**Task item:** Print every record below exactly as it stands, but leave out the pictures.

**Entries shown:**
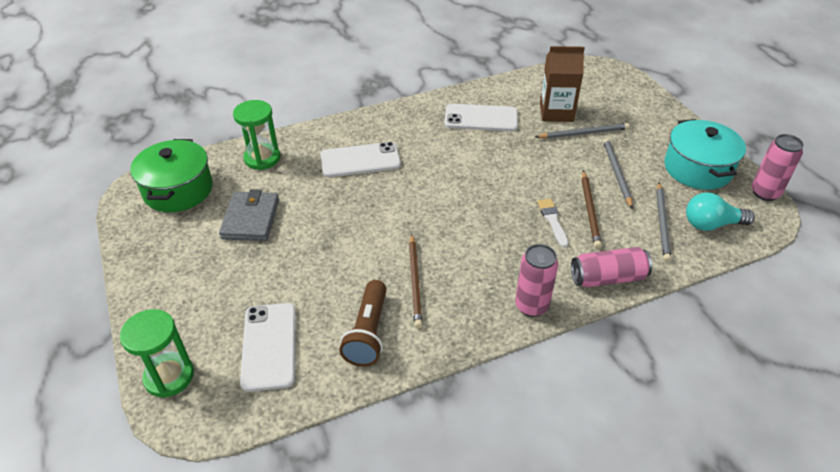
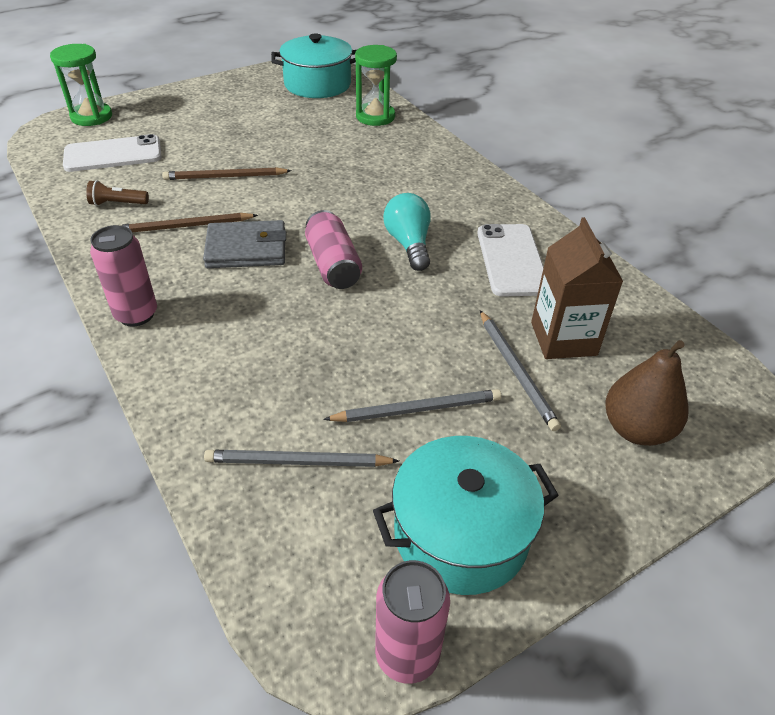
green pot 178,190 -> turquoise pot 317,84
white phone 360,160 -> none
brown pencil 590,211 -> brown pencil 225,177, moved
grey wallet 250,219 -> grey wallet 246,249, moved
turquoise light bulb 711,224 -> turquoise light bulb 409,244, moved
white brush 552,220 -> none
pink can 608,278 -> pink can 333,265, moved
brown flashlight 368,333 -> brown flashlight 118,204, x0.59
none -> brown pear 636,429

**Exercise response:**
green pot 178,190 -> turquoise pot 317,84
white phone 360,160 -> none
brown pencil 590,211 -> brown pencil 225,177, moved
grey wallet 250,219 -> grey wallet 246,249, moved
turquoise light bulb 711,224 -> turquoise light bulb 409,244, moved
white brush 552,220 -> none
pink can 608,278 -> pink can 333,265, moved
brown flashlight 368,333 -> brown flashlight 118,204, x0.59
none -> brown pear 636,429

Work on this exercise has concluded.